_EXERCISE DATA_
--
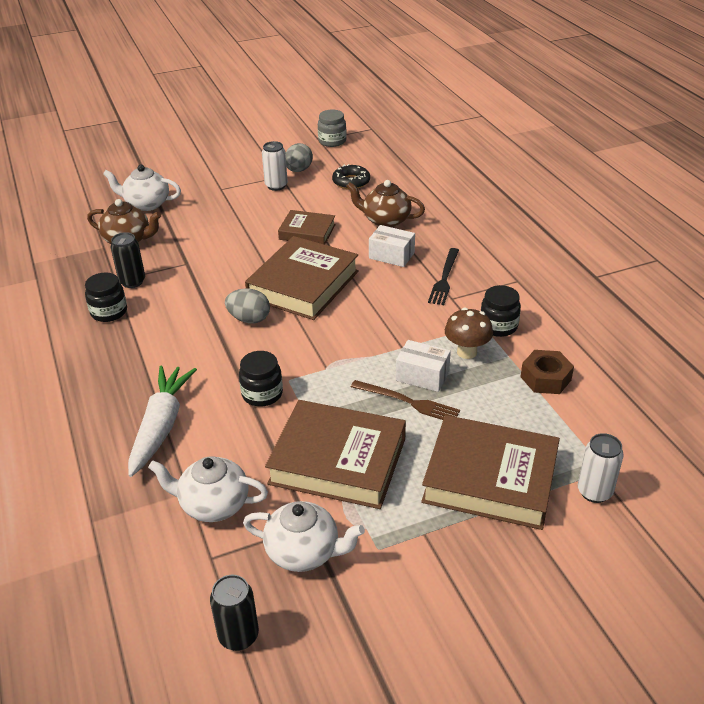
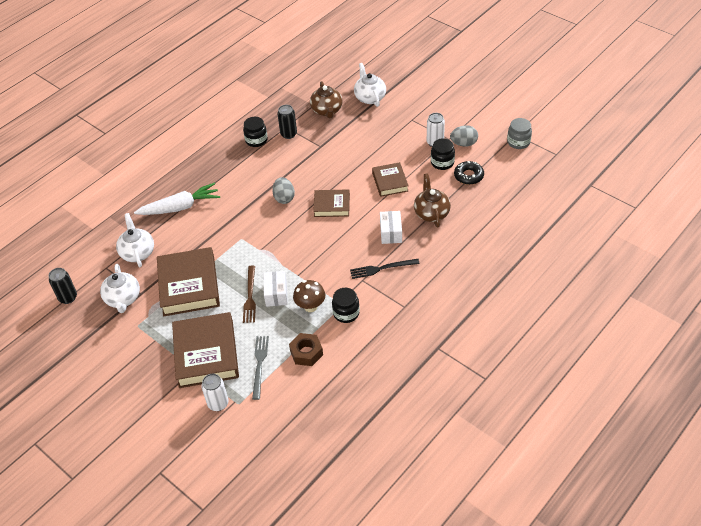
camera: 65 degrees right, 10 degrees up
(262, 394) = (224, 233): black jar -> black jar (442, 163)
(303, 285) = (332, 206): brown book -> brown book, size x0.57
(542, 428) = (259, 364): none -> grey fork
--
_ABOUT THIS TASK_
Copy out all the data exactly. The images should not appear in the copy.

_SOLUTION TO THIS PROBLEM_
camera: 65 degrees right, 10 degrees up
(262, 394) = (224, 233): black jar -> black jar (442, 163)
(303, 285) = (332, 206): brown book -> brown book, size x0.57
(542, 428) = (259, 364): none -> grey fork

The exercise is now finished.